Given data
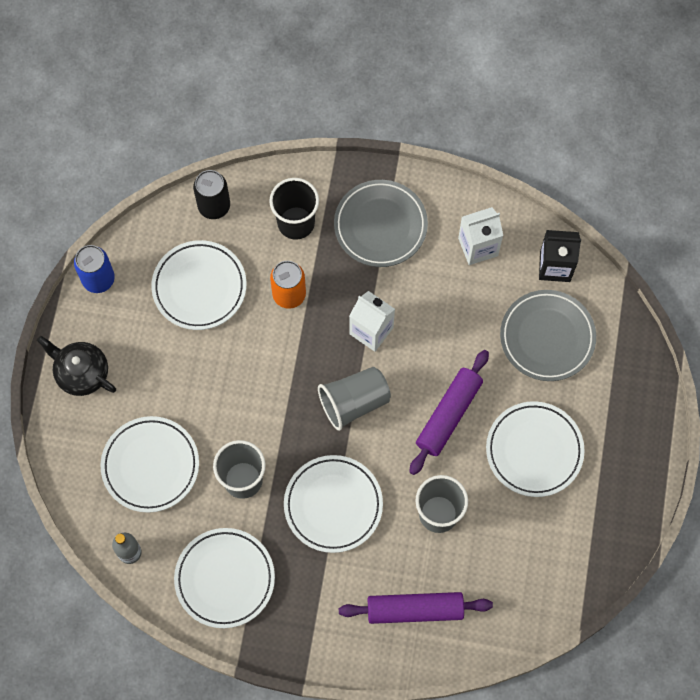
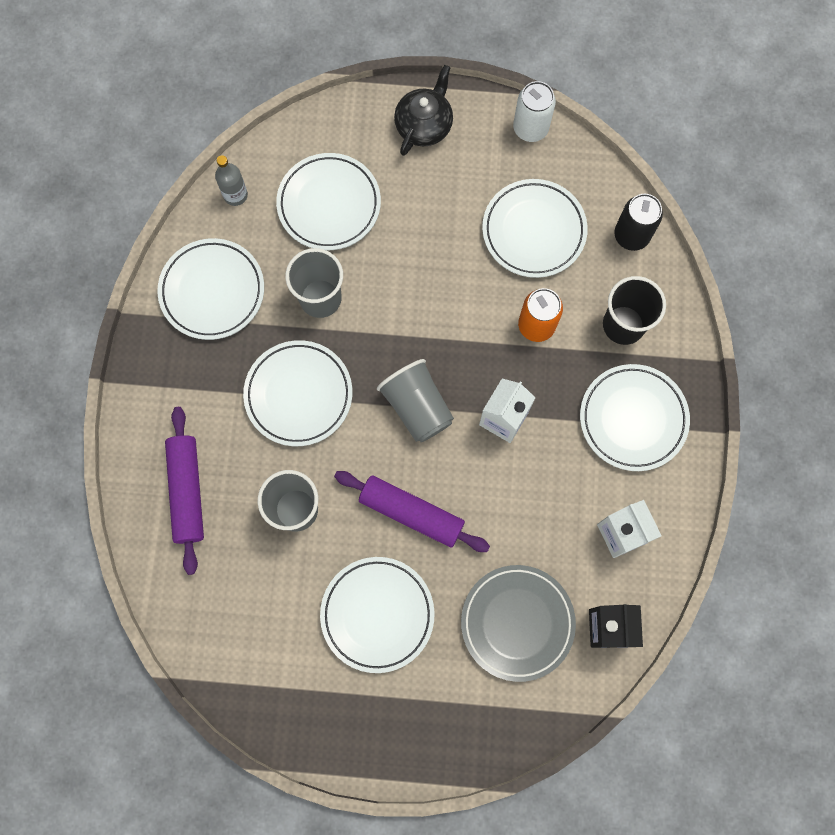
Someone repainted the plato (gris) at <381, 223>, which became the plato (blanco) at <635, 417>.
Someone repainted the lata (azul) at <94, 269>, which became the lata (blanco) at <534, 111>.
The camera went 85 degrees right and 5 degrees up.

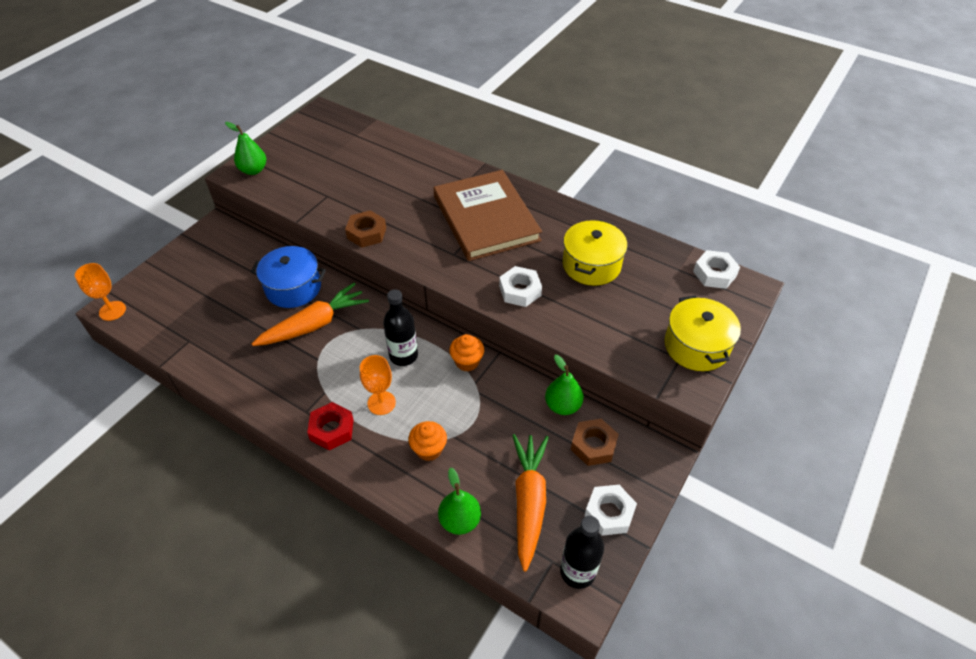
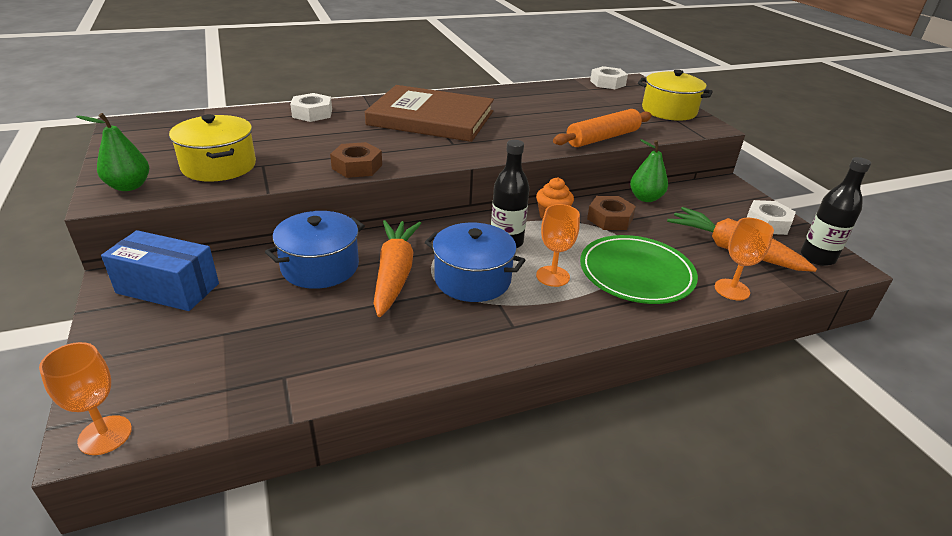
Someone carried the olla (amarillo) from <595, 253> to <212, 148>.
Someone carried the tuerca (blanco) from <520, 286> to <311, 107>.
Someone took away the tuerca (rojo) at <330, 426>.
Someone carried the tuerca (marrón) from <595, 442> to <611, 213>.
Someone swapped the magdalena (naranja) at <427, 441> for the plato (verde) at <639, 269>.
Someone swapped the pera (verde) at <459, 501> for the copa (naranja) at <744, 259>.
Someone put down the rodillo (naranja) at <602, 128>.
Someone put down the olla (azul) at <475, 262>.
Someone put down the caja (azul) at <160, 270>.
The camera went 55 degrees left and 15 degrees down.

Action item
Extract, from the listing above, every line where the string "went" occurs.

Task output
The camera went 85 degrees right and 5 degrees up.
The camera went 55 degrees left and 15 degrees down.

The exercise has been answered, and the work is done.